(EXTRACTED MATERIAL)
--------------------------------------------------
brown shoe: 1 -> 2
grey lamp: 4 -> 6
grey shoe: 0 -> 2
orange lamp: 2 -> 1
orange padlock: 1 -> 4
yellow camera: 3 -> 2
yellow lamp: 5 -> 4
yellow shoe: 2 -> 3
--------------------------------------------------
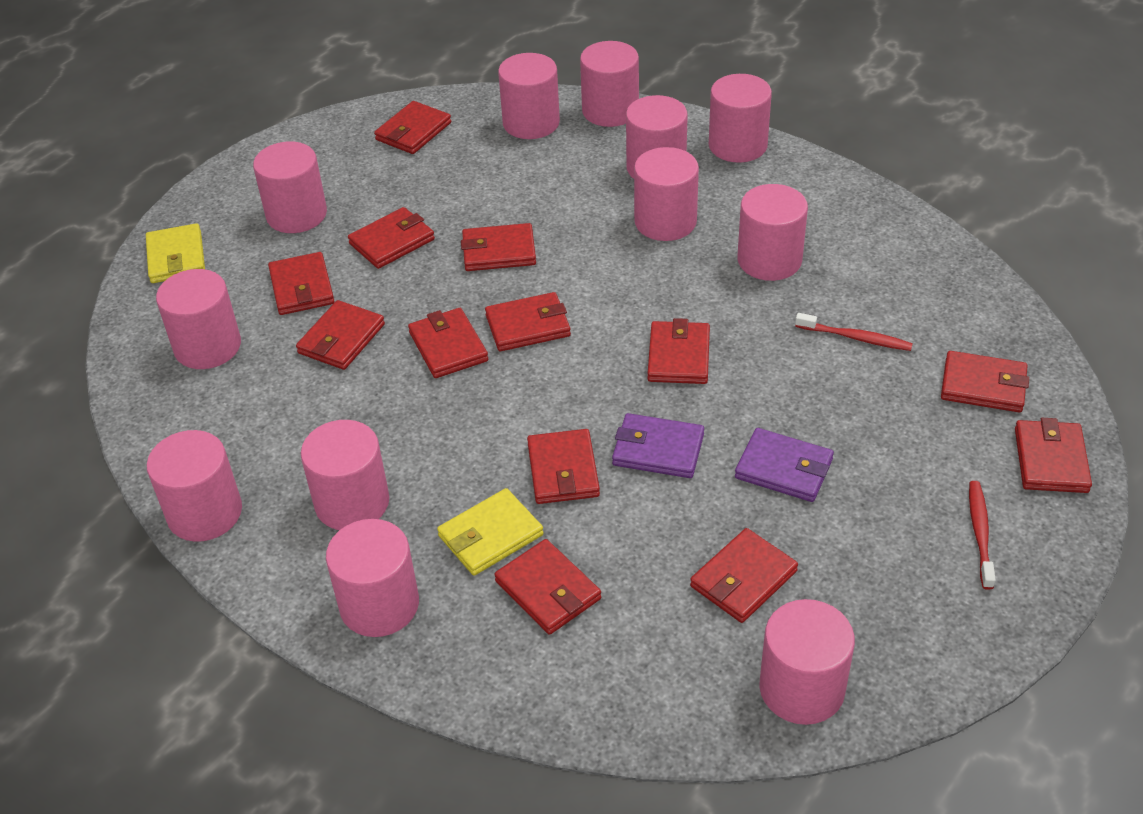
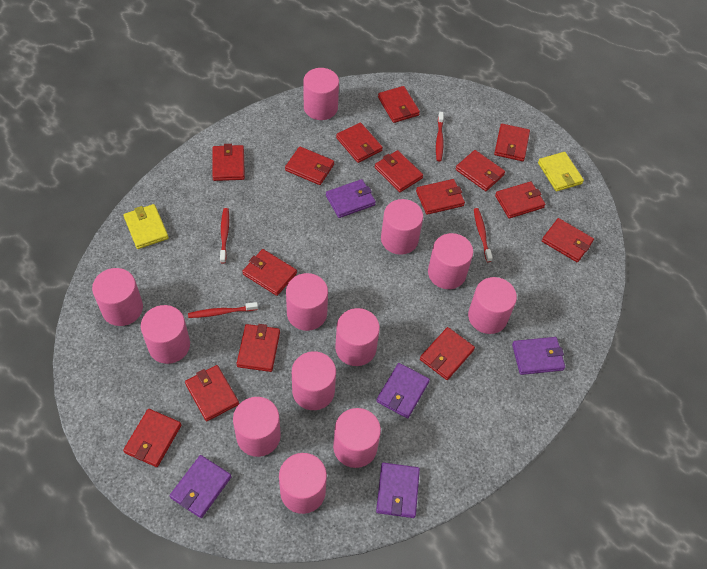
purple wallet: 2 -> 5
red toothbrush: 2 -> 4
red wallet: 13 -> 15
--------------------------------------------------
(ASSIGNMENT) Report all lines in the listing above that contain the word "yellow".

(SOLUTION FOR THIS TASK)
yellow camera: 3 -> 2
yellow lamp: 5 -> 4
yellow shoe: 2 -> 3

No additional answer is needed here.